(Dataset records)
══════
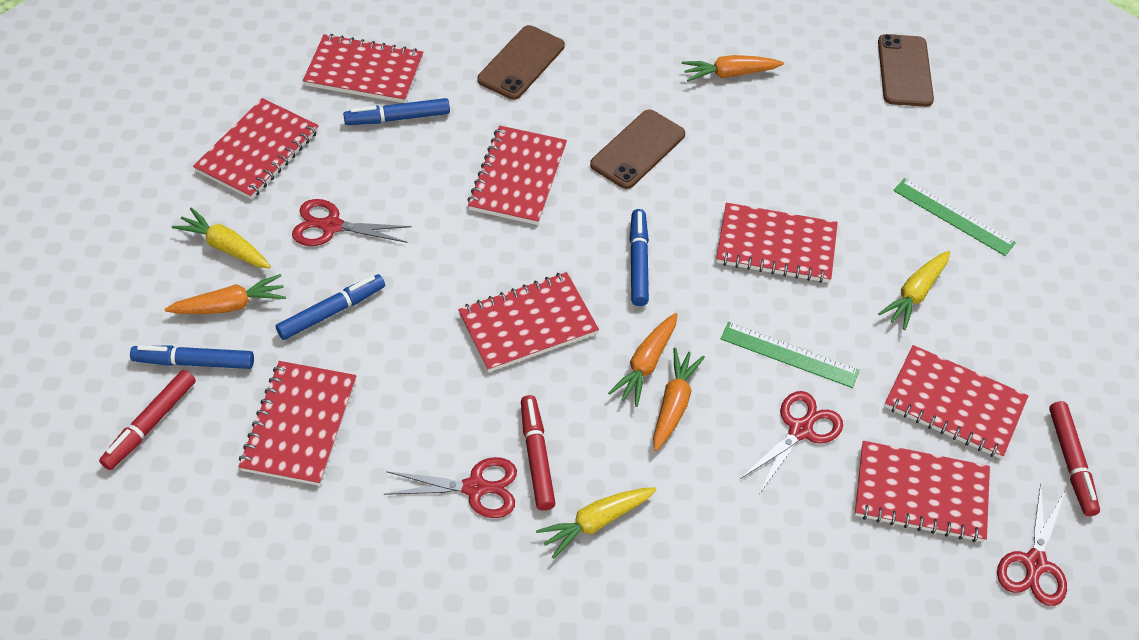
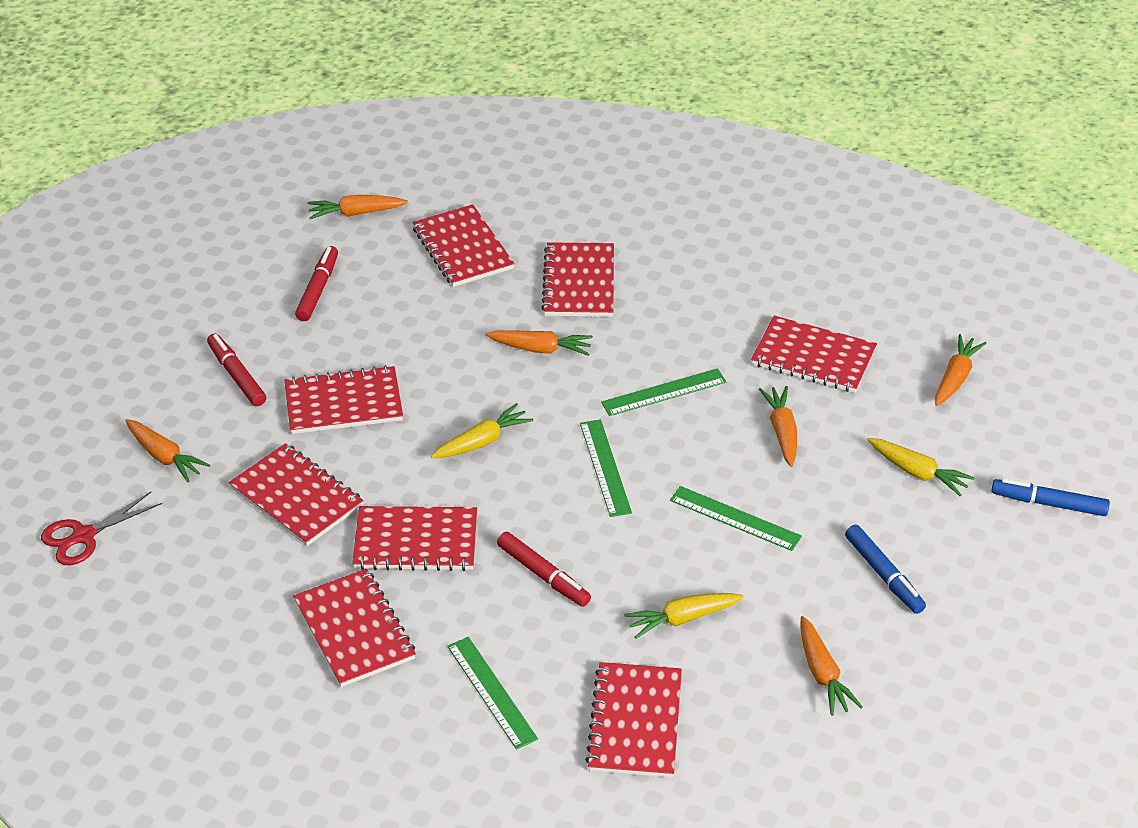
blue marker: 4 -> 2
brown phone: 3 -> 0
green ruler: 2 -> 4
orange carrot: 4 -> 6
red scissors: 4 -> 1

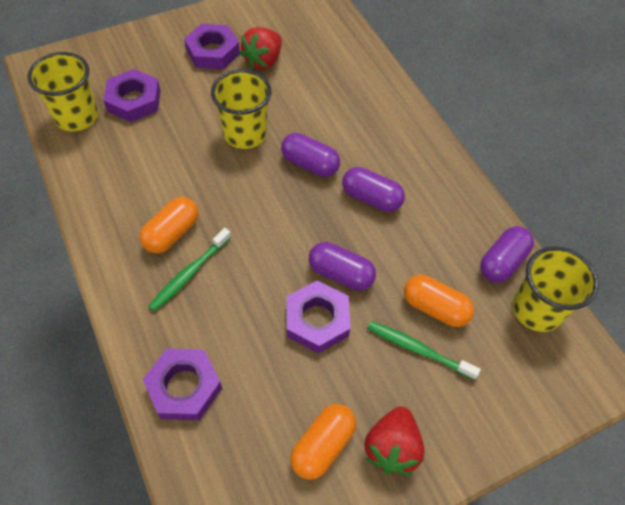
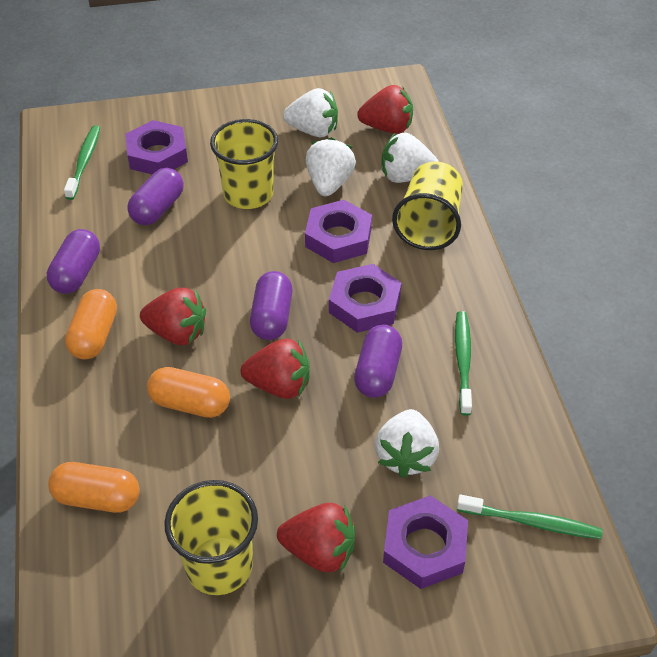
green toothbrush: 2 -> 3
red strawberry: 2 -> 4
white strawberry: 0 -> 4

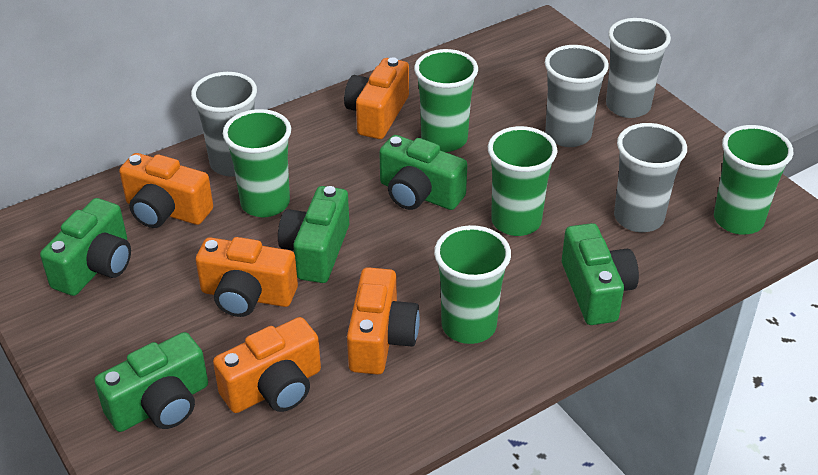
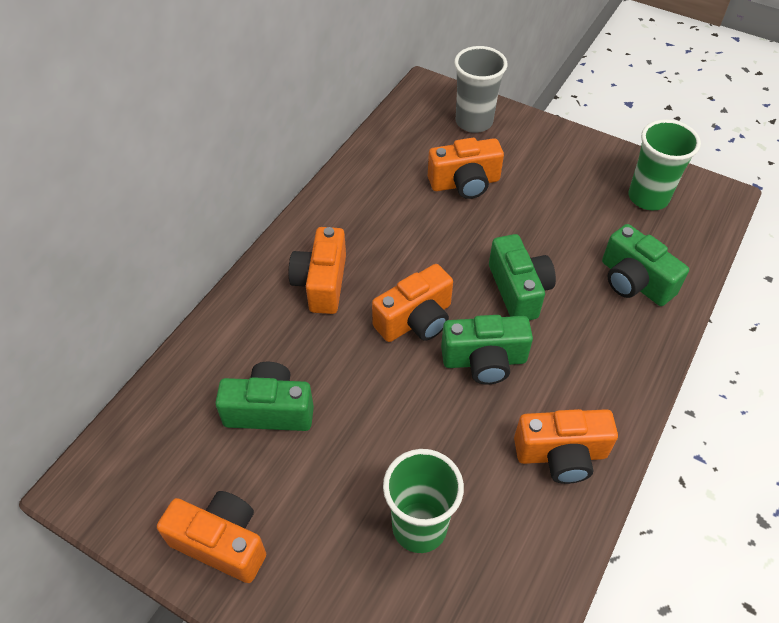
green camera: 5 -> 4
green cup: 5 -> 2
grey cup: 4 -> 1

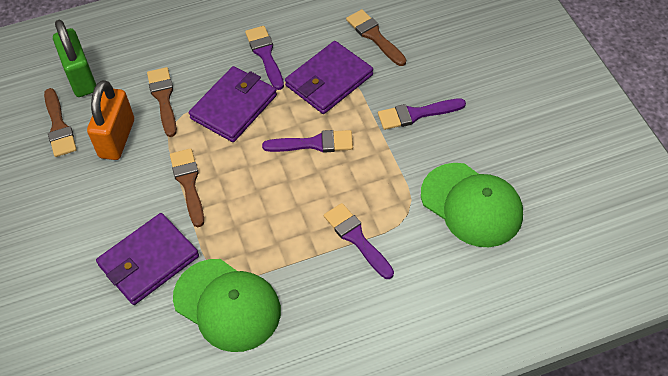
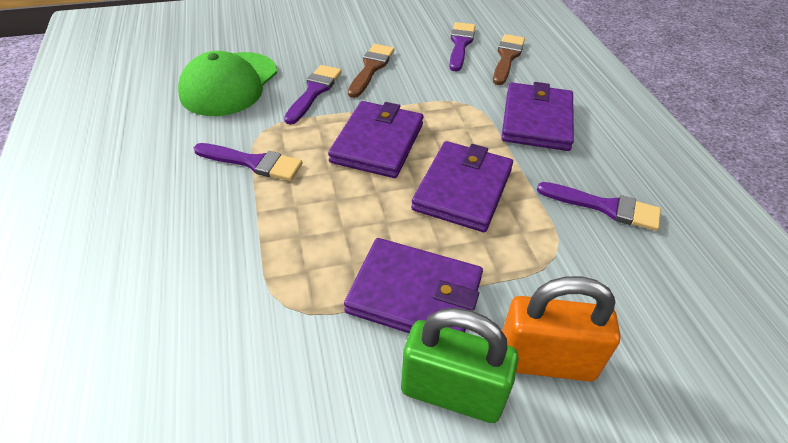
brown brush: 4 -> 2
green cap: 2 -> 1
purple wallet: 3 -> 4

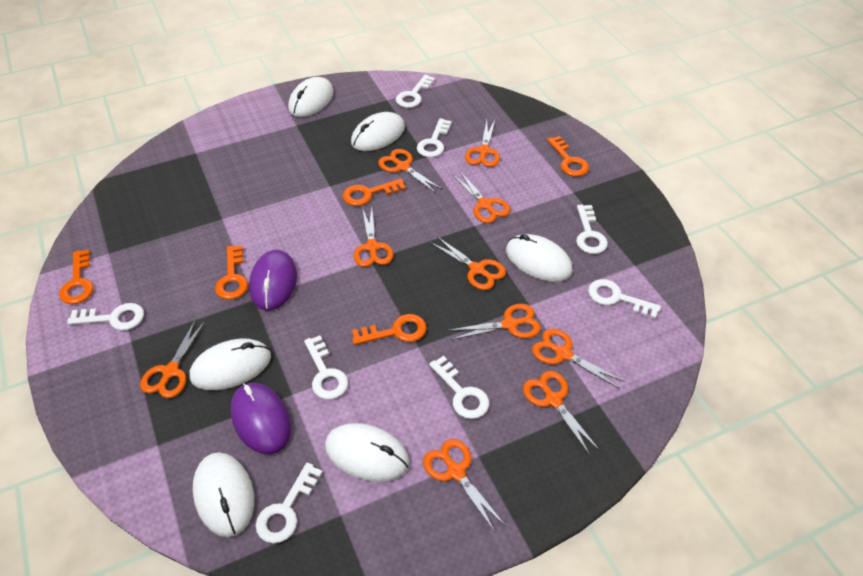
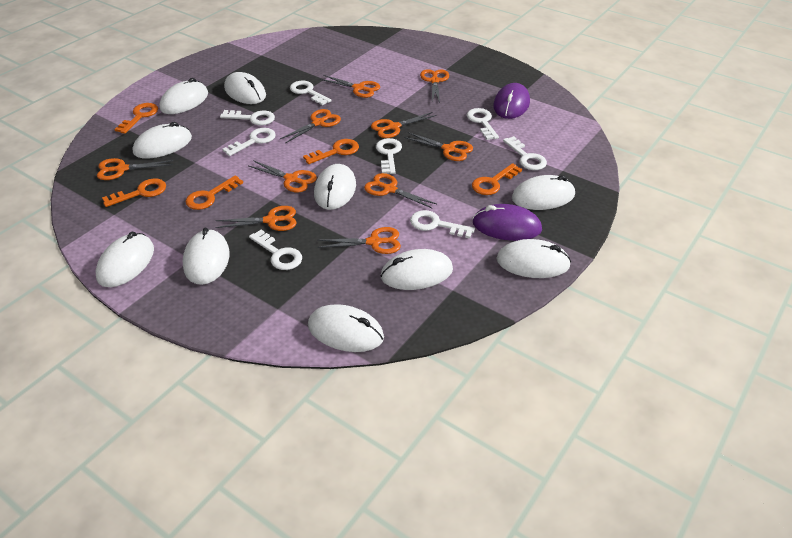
white mouse: 6 -> 10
══════
## What the task requires
If a line of the entries holds the word "green", copy it out.

## Your solution
green ruler: 2 -> 4
green toothbrush: 2 -> 3
green camera: 5 -> 4
green cup: 5 -> 2
green cap: 2 -> 1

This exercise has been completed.